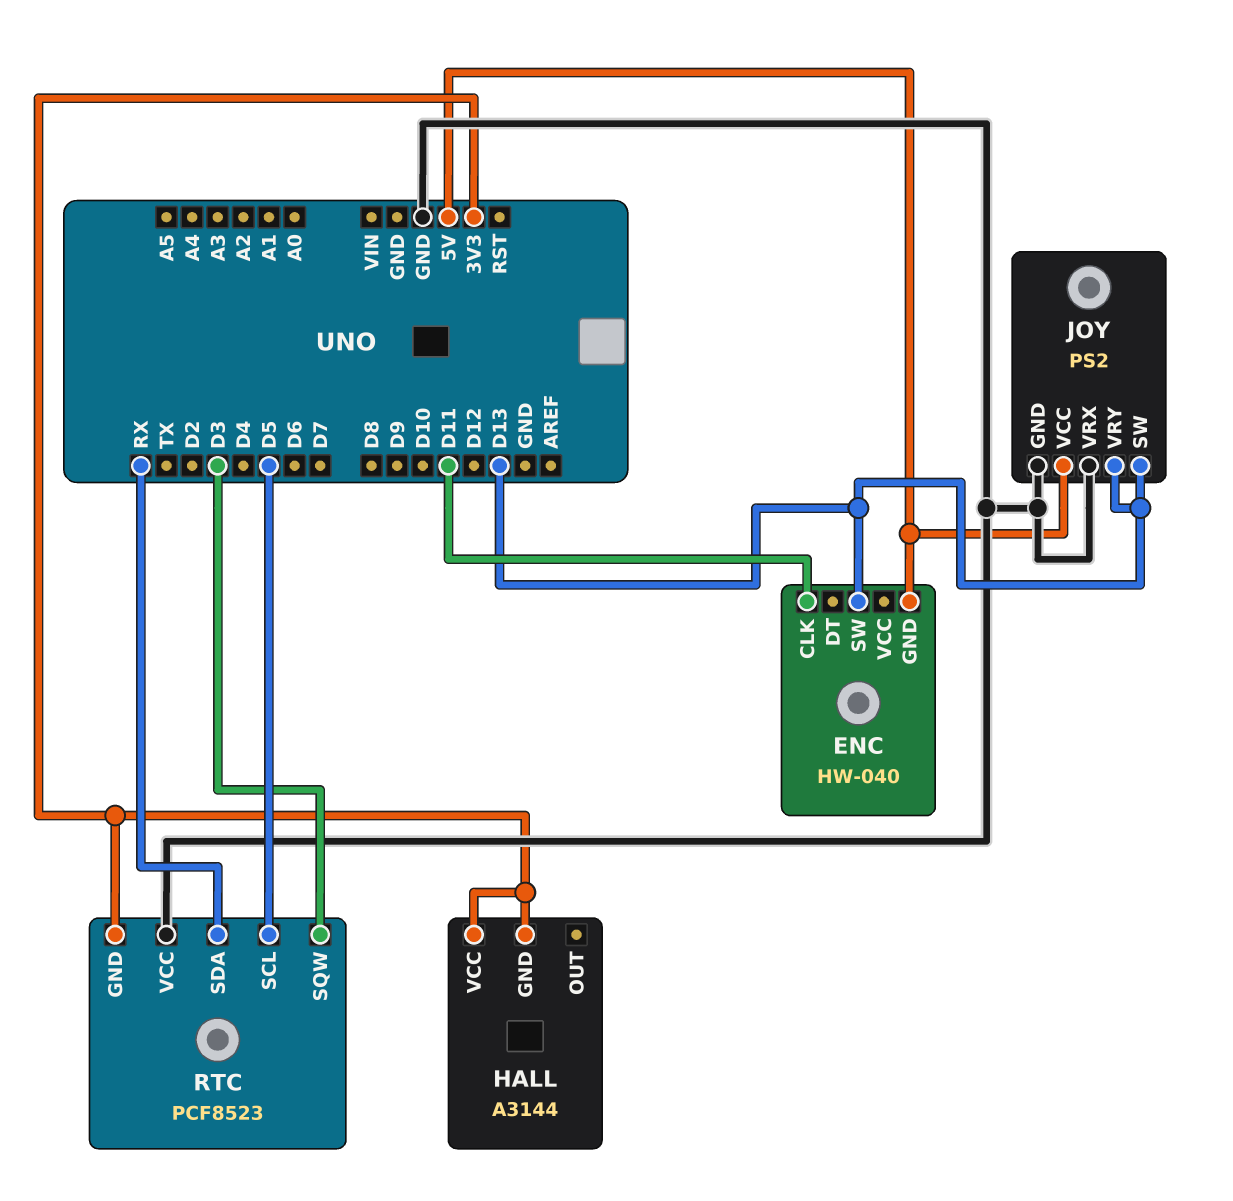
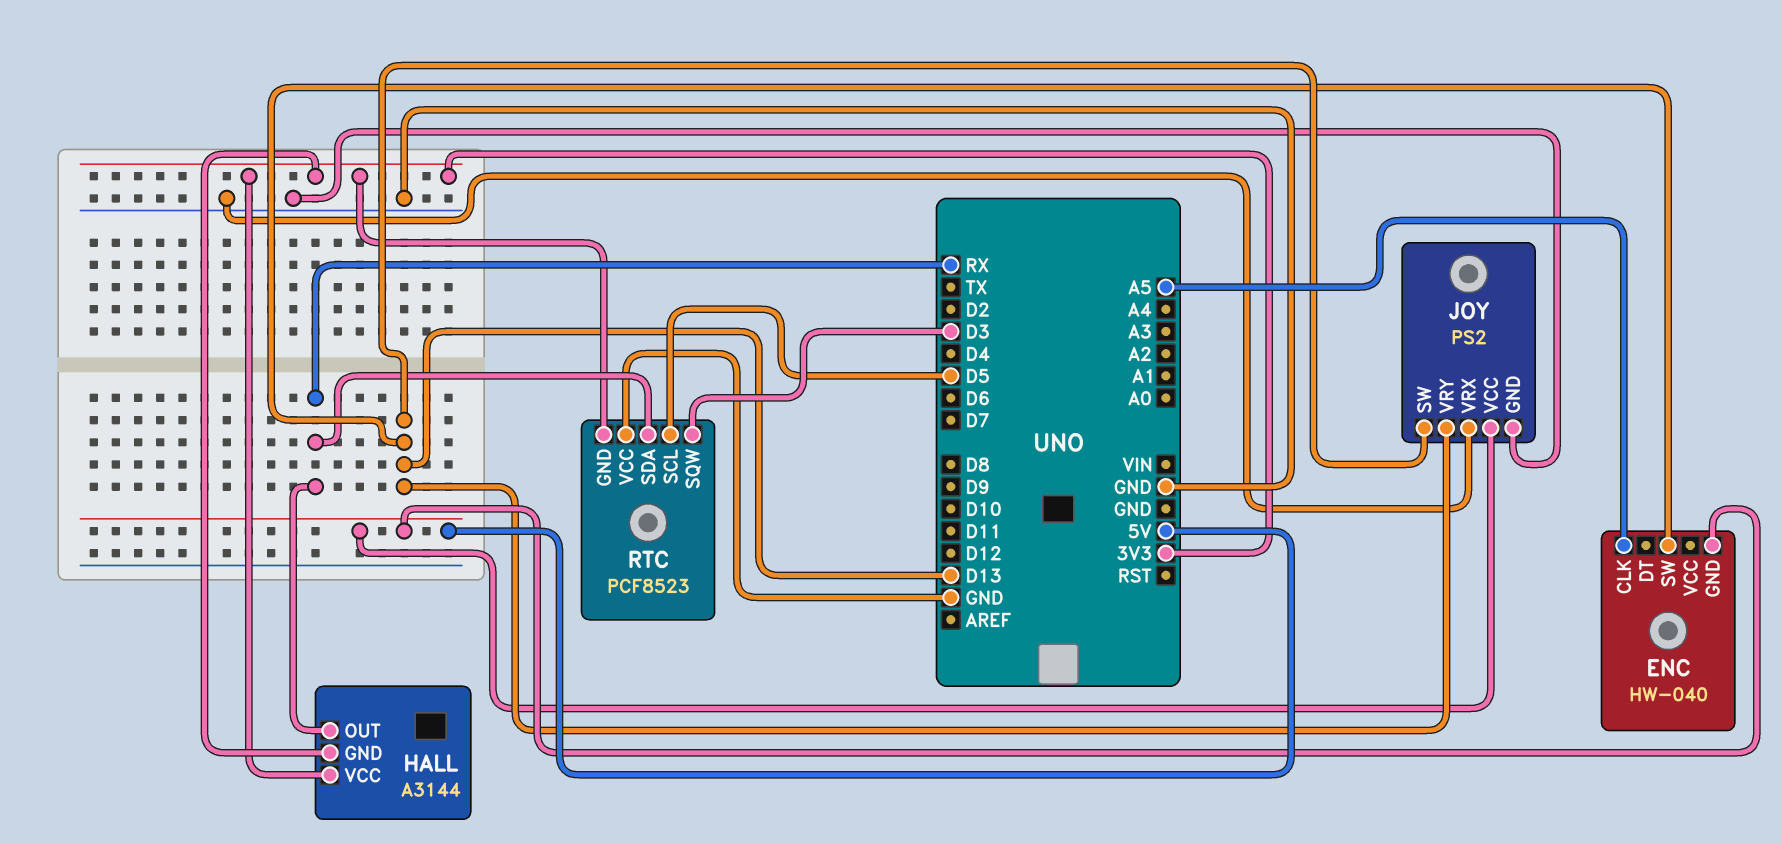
ENC pin CLK: D11 -> A5
HALL pin OUT: none -> RX

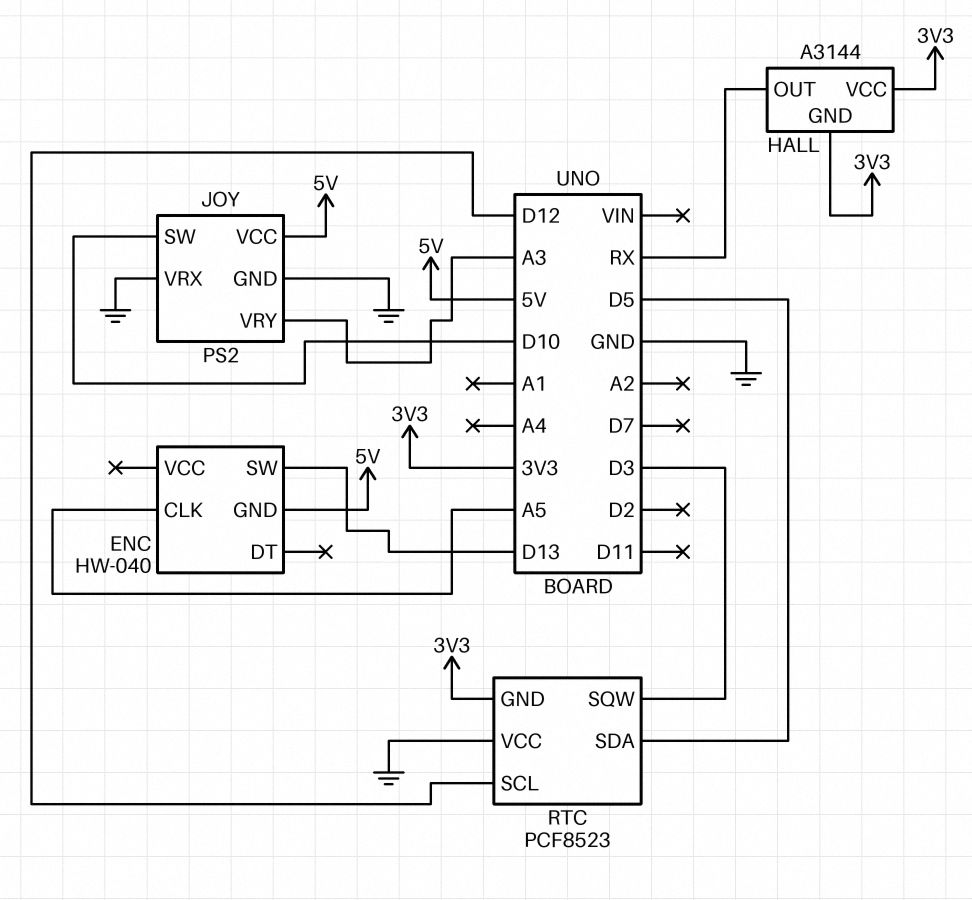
JOY pin SW: D13 -> D10
JOY pin VRY: D13 -> A3
RTC pin SCL: D5 -> D12
RTC pin SDA: RX -> D5

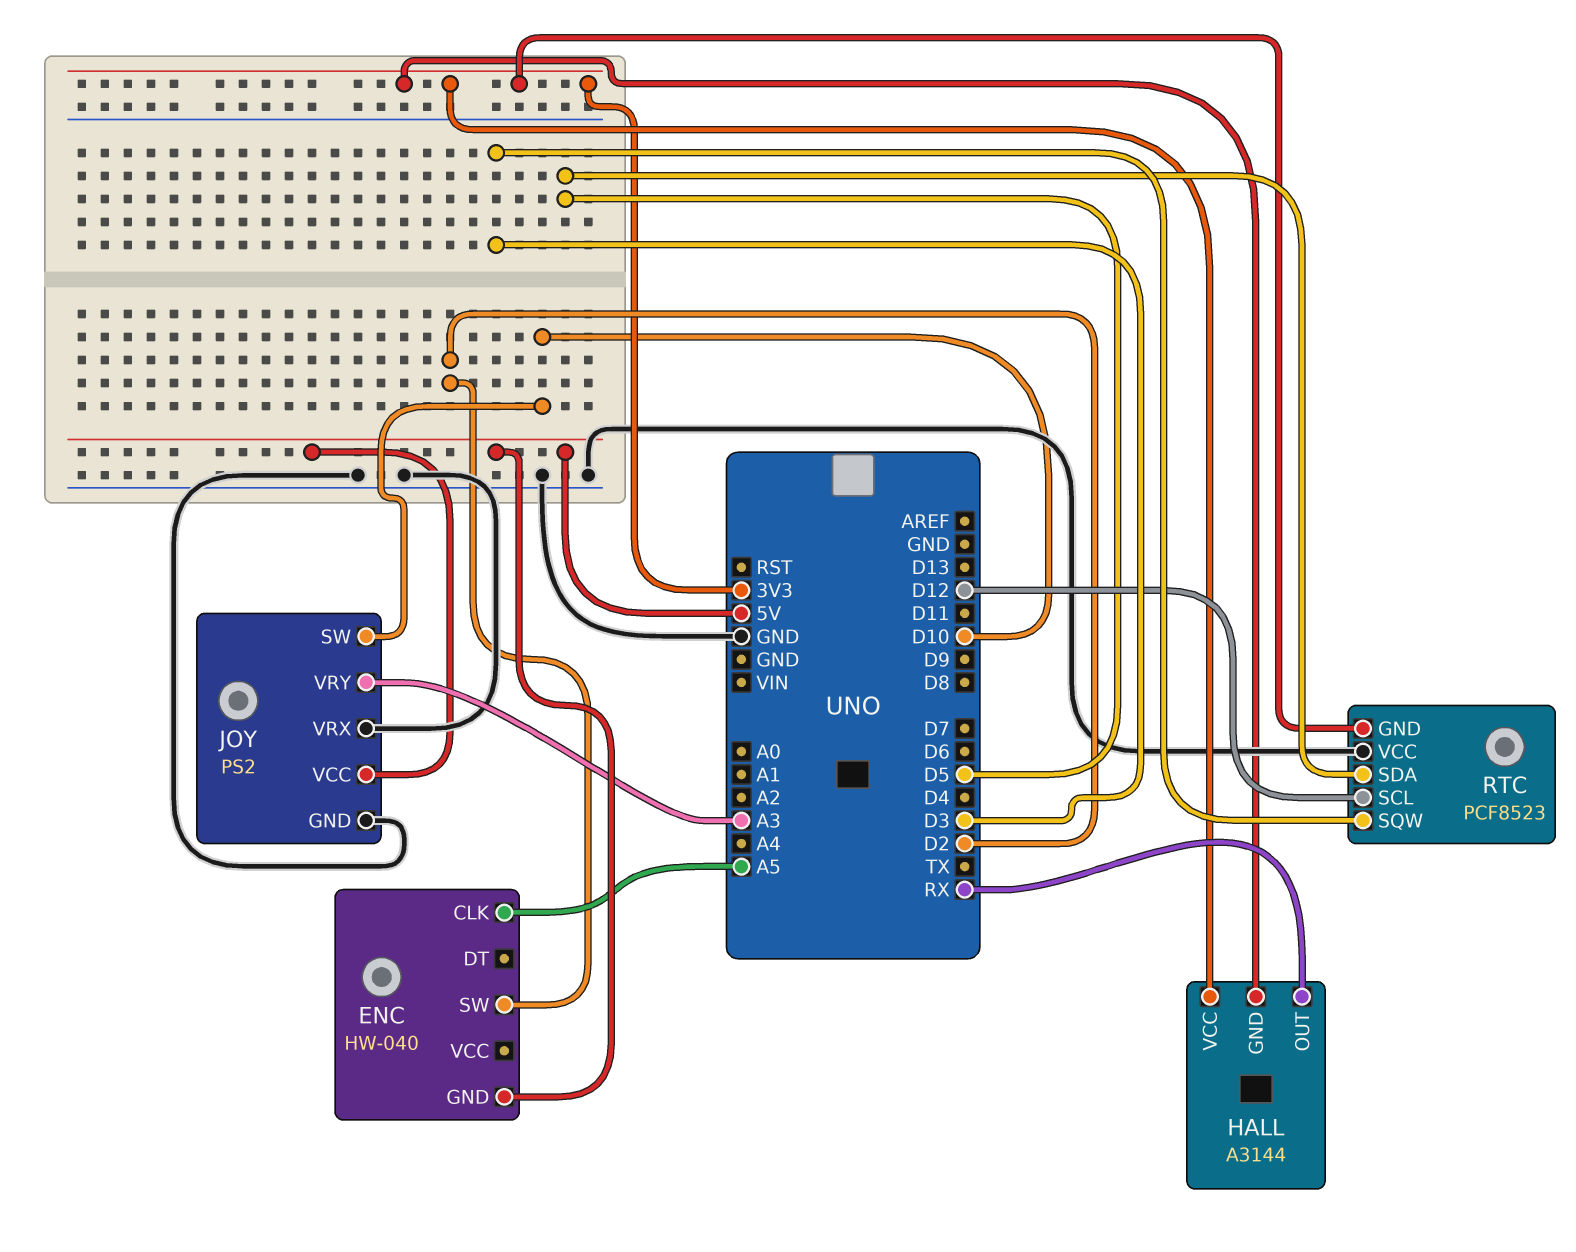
ENC pin SW: D13 -> D2

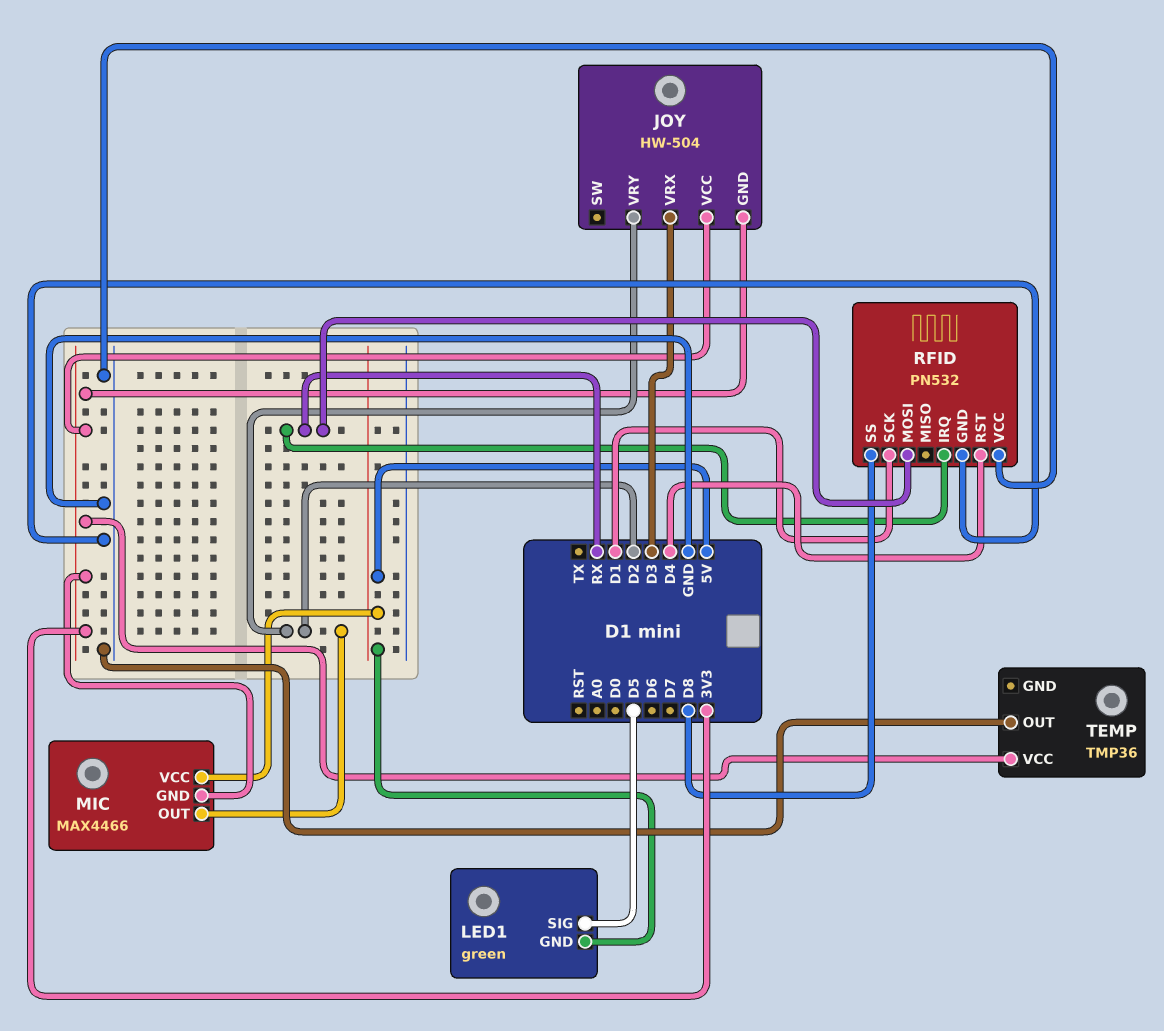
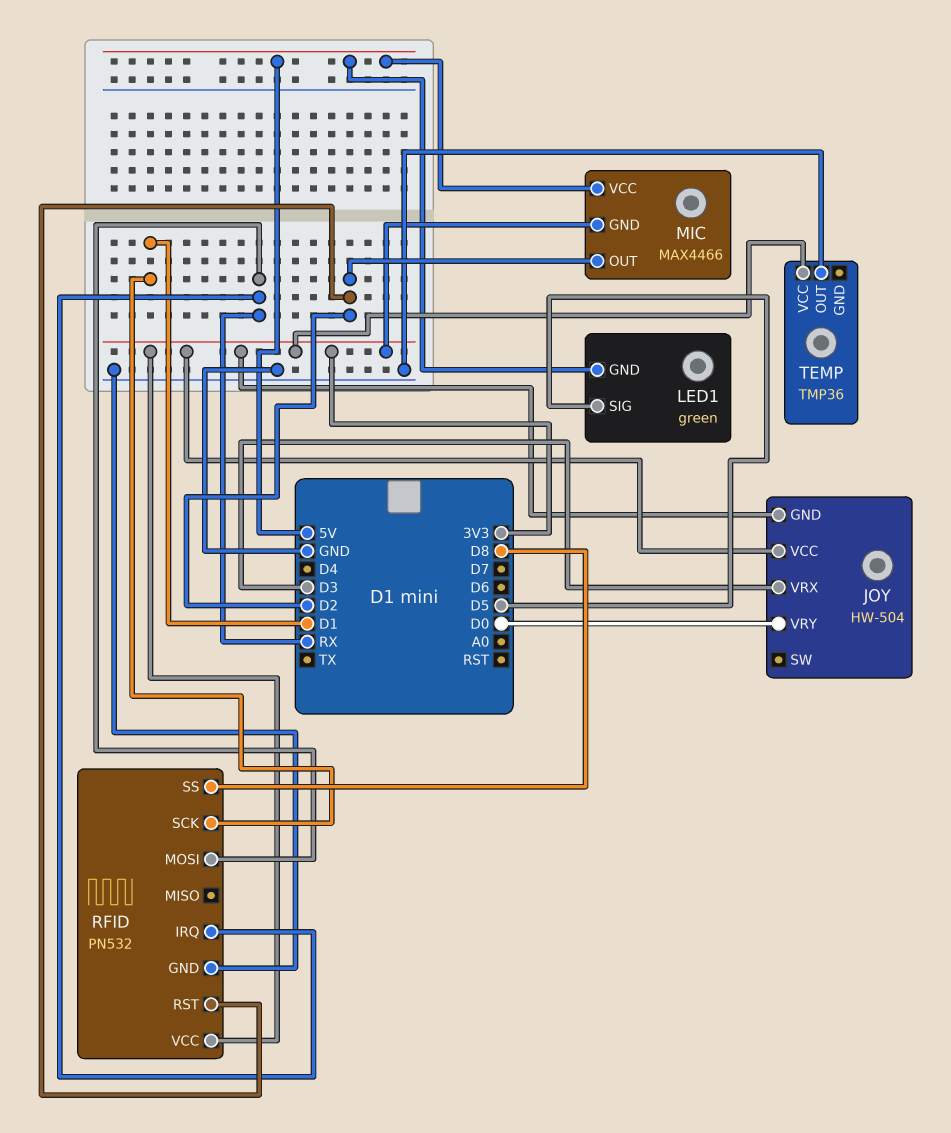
JOY pin VRY: D2 -> D0
RFID pin RST: D4 -> D2
RFID pin VCC: GND -> 3V3

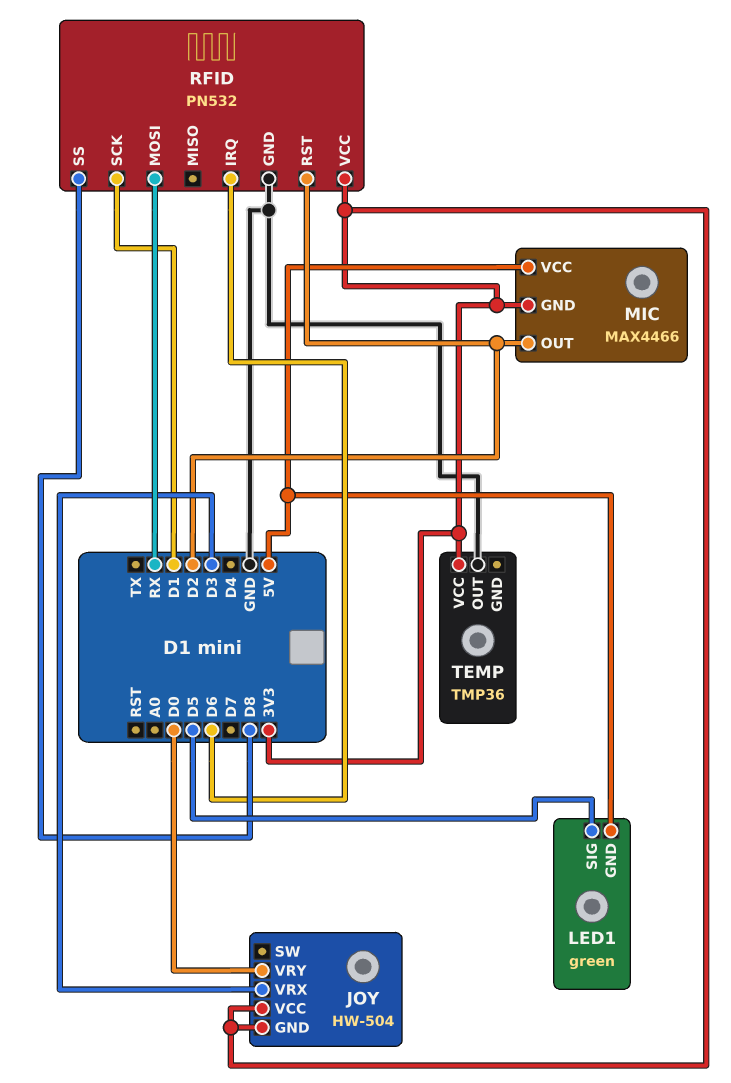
RFID pin IRQ: RX -> D6

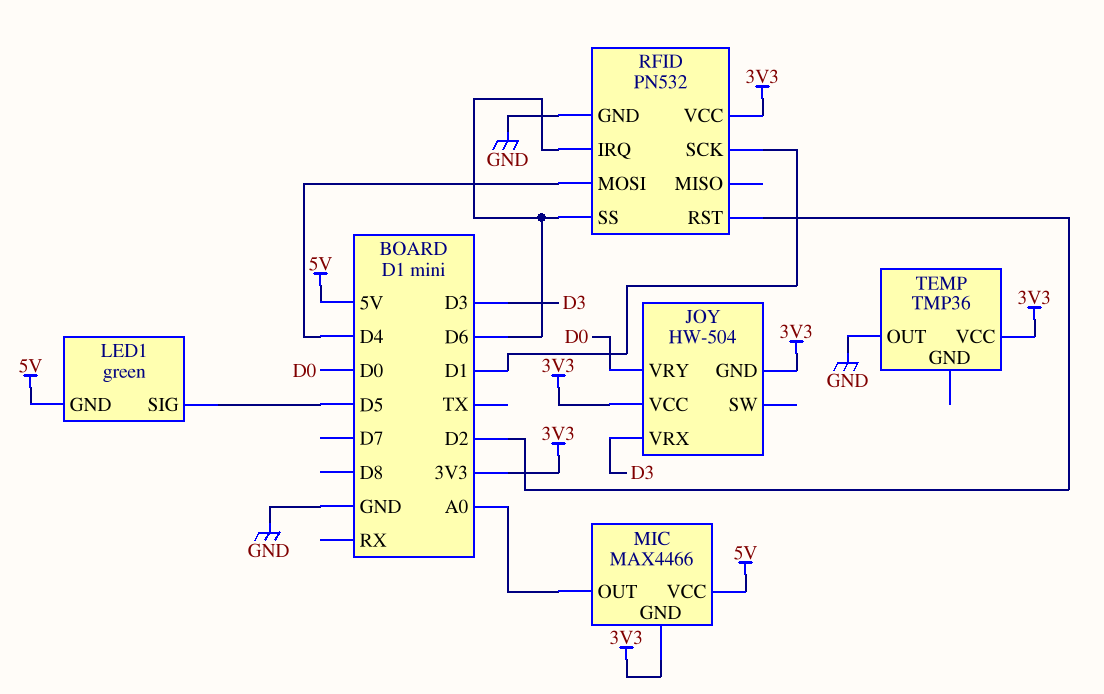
MIC pin OUT: D2 -> A0
RFID pin MOSI: RX -> D4
RFID pin SS: D8 -> D6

Problem details —
Which lines above contain the word "RFID"? List them.

Answer to this problem —
RFID pin RST: D4 -> D2
RFID pin VCC: GND -> 3V3
RFID pin IRQ: RX -> D6
RFID pin MOSI: RX -> D4
RFID pin SS: D8 -> D6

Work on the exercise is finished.